___ Entries provided ___
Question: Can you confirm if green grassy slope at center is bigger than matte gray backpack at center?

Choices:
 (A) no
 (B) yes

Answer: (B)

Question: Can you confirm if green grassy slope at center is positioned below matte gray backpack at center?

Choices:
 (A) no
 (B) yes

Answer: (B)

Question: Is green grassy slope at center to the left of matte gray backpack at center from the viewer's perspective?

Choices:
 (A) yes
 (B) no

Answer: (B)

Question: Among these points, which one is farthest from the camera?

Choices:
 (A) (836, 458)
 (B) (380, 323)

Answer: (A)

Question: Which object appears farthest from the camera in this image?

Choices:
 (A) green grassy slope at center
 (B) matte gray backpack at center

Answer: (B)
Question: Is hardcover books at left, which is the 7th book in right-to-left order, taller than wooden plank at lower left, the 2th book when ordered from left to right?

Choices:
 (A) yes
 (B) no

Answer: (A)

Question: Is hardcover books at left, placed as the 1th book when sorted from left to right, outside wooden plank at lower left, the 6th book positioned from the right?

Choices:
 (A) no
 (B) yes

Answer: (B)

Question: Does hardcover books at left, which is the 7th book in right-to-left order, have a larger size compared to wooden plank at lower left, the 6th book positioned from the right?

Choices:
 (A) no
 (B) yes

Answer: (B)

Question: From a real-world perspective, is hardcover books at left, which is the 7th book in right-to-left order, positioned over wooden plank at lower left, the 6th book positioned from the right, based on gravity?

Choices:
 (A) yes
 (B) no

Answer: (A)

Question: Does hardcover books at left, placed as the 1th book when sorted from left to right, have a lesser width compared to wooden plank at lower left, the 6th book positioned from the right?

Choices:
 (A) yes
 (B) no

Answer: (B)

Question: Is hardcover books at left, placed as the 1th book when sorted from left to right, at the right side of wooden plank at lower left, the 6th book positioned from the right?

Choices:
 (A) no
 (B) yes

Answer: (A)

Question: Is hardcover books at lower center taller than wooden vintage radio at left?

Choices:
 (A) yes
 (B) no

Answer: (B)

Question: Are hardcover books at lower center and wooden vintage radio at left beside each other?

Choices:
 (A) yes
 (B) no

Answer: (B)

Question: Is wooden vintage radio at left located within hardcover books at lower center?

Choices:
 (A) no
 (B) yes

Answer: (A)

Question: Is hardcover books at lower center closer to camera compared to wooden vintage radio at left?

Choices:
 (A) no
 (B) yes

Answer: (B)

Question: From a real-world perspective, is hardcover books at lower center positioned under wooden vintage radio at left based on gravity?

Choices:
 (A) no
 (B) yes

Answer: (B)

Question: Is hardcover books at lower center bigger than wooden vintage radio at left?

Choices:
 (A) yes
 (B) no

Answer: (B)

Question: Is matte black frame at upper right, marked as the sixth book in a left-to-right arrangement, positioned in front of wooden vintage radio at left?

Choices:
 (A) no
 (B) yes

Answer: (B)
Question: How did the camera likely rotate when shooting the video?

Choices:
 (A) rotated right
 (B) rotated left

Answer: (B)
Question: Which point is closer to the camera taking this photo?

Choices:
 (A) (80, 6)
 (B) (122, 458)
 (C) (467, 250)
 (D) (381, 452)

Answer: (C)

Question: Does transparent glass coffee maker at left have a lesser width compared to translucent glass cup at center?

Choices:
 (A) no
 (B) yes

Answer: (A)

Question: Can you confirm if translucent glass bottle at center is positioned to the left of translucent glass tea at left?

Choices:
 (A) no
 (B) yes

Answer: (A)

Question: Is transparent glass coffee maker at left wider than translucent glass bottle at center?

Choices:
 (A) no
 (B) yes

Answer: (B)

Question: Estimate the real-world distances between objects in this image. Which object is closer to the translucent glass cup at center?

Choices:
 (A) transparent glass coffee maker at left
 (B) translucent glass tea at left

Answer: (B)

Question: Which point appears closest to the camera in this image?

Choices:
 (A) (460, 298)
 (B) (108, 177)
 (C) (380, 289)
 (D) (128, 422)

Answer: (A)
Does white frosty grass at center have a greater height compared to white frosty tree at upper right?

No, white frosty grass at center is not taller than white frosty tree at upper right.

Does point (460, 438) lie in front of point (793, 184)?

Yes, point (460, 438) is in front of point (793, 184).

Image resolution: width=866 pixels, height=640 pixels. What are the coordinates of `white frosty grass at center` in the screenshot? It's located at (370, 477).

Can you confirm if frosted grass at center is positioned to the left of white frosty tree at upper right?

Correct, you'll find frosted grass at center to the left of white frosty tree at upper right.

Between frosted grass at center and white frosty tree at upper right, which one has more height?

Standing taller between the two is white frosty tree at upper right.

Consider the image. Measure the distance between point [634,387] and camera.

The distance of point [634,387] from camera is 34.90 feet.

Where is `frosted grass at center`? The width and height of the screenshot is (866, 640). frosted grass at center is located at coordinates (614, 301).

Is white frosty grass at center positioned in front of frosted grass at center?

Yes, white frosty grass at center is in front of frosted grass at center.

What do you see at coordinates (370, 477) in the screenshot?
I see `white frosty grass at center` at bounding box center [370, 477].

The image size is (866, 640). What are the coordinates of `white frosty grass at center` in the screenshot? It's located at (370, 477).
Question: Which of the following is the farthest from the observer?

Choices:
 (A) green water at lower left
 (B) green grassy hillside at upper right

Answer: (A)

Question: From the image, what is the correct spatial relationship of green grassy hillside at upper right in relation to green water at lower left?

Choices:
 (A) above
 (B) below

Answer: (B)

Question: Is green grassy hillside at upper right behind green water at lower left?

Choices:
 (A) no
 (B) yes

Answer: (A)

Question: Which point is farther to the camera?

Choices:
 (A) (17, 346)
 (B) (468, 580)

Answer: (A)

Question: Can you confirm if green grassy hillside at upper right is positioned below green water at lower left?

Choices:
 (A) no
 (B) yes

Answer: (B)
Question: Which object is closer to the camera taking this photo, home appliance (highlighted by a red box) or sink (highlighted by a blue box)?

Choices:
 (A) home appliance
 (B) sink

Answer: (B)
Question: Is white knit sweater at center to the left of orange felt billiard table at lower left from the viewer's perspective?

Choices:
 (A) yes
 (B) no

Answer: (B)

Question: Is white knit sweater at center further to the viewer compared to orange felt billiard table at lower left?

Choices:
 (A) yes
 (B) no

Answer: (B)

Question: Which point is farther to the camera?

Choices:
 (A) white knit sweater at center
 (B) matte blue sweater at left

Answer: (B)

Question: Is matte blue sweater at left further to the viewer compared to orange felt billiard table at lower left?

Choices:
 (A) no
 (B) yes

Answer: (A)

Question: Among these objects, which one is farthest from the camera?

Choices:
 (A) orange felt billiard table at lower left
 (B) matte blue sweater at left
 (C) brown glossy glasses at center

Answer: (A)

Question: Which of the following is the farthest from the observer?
___
= Task directions =
Copy all the items above word for word.

= Exercise response =
Question: Can you confirm if green grassy slope at center is bigger than matte gray backpack at center?

Choices:
 (A) no
 (B) yes

Answer: (B)

Question: Can you confirm if green grassy slope at center is positioned below matte gray backpack at center?

Choices:
 (A) no
 (B) yes

Answer: (B)

Question: Is green grassy slope at center to the left of matte gray backpack at center from the viewer's perspective?

Choices:
 (A) yes
 (B) no

Answer: (B)

Question: Among these points, which one is farthest from the camera?

Choices:
 (A) (836, 458)
 (B) (380, 323)

Answer: (A)

Question: Which object appears farthest from the camera in this image?

Choices:
 (A) green grassy slope at center
 (B) matte gray backpack at center

Answer: (B)
Question: Is hardcover books at left, which is the 7th book in right-to-left order, taller than wooden plank at lower left, the 2th book when ordered from left to right?

Choices:
 (A) yes
 (B) no

Answer: (A)

Question: Is hardcover books at left, placed as the 1th book when sorted from left to right, outside wooden plank at lower left, the 6th book positioned from the right?

Choices:
 (A) no
 (B) yes

Answer: (B)

Question: Does hardcover books at left, which is the 7th book in right-to-left order, have a larger size compared to wooden plank at lower left, the 6th book positioned from the right?

Choices:
 (A) no
 (B) yes

Answer: (B)

Question: From a real-world perspective, is hardcover books at left, which is the 7th book in right-to-left order, positioned over wooden plank at lower left, the 6th book positioned from the right, based on gravity?

Choices:
 (A) yes
 (B) no

Answer: (A)

Question: Does hardcover books at left, placed as the 1th book when sorted from left to right, have a lesser width compared to wooden plank at lower left, the 6th book positioned from the right?

Choices:
 (A) yes
 (B) no

Answer: (B)

Question: Is hardcover books at left, placed as the 1th book when sorted from left to right, at the right side of wooden plank at lower left, the 6th book positioned from the right?

Choices:
 (A) no
 (B) yes

Answer: (A)

Question: Is hardcover books at lower center taller than wooden vintage radio at left?

Choices:
 (A) yes
 (B) no

Answer: (B)

Question: Are hardcover books at lower center and wooden vintage radio at left beside each other?

Choices:
 (A) yes
 (B) no

Answer: (B)

Question: Is wooden vintage radio at left located within hardcover books at lower center?

Choices:
 (A) no
 (B) yes

Answer: (A)

Question: Is hardcover books at lower center closer to camera compared to wooden vintage radio at left?

Choices:
 (A) no
 (B) yes

Answer: (B)

Question: From a real-world perspective, is hardcover books at lower center positioned under wooden vintage radio at left based on gravity?

Choices:
 (A) no
 (B) yes

Answer: (B)

Question: Is hardcover books at lower center bigger than wooden vintage radio at left?

Choices:
 (A) yes
 (B) no

Answer: (B)

Question: Is matte black frame at upper right, marked as the sixth book in a left-to-right arrangement, positioned in front of wooden vintage radio at left?

Choices:
 (A) no
 (B) yes

Answer: (B)
Question: How did the camera likely rotate when shooting the video?

Choices:
 (A) rotated right
 (B) rotated left

Answer: (B)
Question: Which point is closer to the camera taking this photo?

Choices:
 (A) (80, 6)
 (B) (122, 458)
 (C) (467, 250)
 (D) (381, 452)

Answer: (C)

Question: Does transparent glass coffee maker at left have a lesser width compared to translucent glass cup at center?

Choices:
 (A) no
 (B) yes

Answer: (A)

Question: Can you confirm if translucent glass bottle at center is positioned to the left of translucent glass tea at left?

Choices:
 (A) no
 (B) yes

Answer: (A)

Question: Is transparent glass coffee maker at left wider than translucent glass bottle at center?

Choices:
 (A) no
 (B) yes

Answer: (B)

Question: Estimate the real-world distances between objects in this image. Which object is closer to the translucent glass cup at center?

Choices:
 (A) transparent glass coffee maker at left
 (B) translucent glass tea at left

Answer: (B)

Question: Which point appears closest to the camera in this image?

Choices:
 (A) (460, 298)
 (B) (108, 177)
 (C) (380, 289)
 (D) (128, 422)

Answer: (A)
Does white frosty grass at center have a greater height compared to white frosty tree at upper right?

No, white frosty grass at center is not taller than white frosty tree at upper right.

Does point (460, 438) lie in front of point (793, 184)?

Yes, point (460, 438) is in front of point (793, 184).

Image resolution: width=866 pixels, height=640 pixels. What are the coordinates of `white frosty grass at center` in the screenshot? It's located at (370, 477).

Can you confirm if frosted grass at center is positioned to the left of white frosty tree at upper right?

Correct, you'll find frosted grass at center to the left of white frosty tree at upper right.

Between frosted grass at center and white frosty tree at upper right, which one has more height?

Standing taller between the two is white frosty tree at upper right.

Consider the image. Measure the distance between point [634,387] and camera.

The distance of point [634,387] from camera is 34.90 feet.

Where is `frosted grass at center`? The width and height of the screenshot is (866, 640). frosted grass at center is located at coordinates (614, 301).

Is white frosty grass at center positioned in front of frosted grass at center?

Yes, white frosty grass at center is in front of frosted grass at center.

What do you see at coordinates (370, 477) in the screenshot?
I see `white frosty grass at center` at bounding box center [370, 477].

The image size is (866, 640). What are the coordinates of `white frosty grass at center` in the screenshot? It's located at (370, 477).
Question: Which of the following is the farthest from the observer?

Choices:
 (A) green water at lower left
 (B) green grassy hillside at upper right

Answer: (A)

Question: From the image, what is the correct spatial relationship of green grassy hillside at upper right in relation to green water at lower left?

Choices:
 (A) above
 (B) below

Answer: (B)

Question: Is green grassy hillside at upper right behind green water at lower left?

Choices:
 (A) no
 (B) yes

Answer: (A)

Question: Which point is farther to the camera?

Choices:
 (A) (17, 346)
 (B) (468, 580)

Answer: (A)

Question: Can you confirm if green grassy hillside at upper right is positioned below green water at lower left?

Choices:
 (A) no
 (B) yes

Answer: (B)
Question: Which object is closer to the camera taking this photo, home appliance (highlighted by a red box) or sink (highlighted by a blue box)?

Choices:
 (A) home appliance
 (B) sink

Answer: (B)
Question: Is white knit sweater at center to the left of orange felt billiard table at lower left from the viewer's perspective?

Choices:
 (A) yes
 (B) no

Answer: (B)

Question: Is white knit sweater at center further to the viewer compared to orange felt billiard table at lower left?

Choices:
 (A) yes
 (B) no

Answer: (B)

Question: Which point is farther to the camera?

Choices:
 (A) white knit sweater at center
 (B) matte blue sweater at left

Answer: (B)

Question: Is matte blue sweater at left further to the viewer compared to orange felt billiard table at lower left?

Choices:
 (A) no
 (B) yes

Answer: (A)

Question: Among these objects, which one is farthest from the camera?

Choices:
 (A) orange felt billiard table at lower left
 (B) matte blue sweater at left
 (C) brown glossy glasses at center

Answer: (A)

Question: Which of the following is the farthest from the observer?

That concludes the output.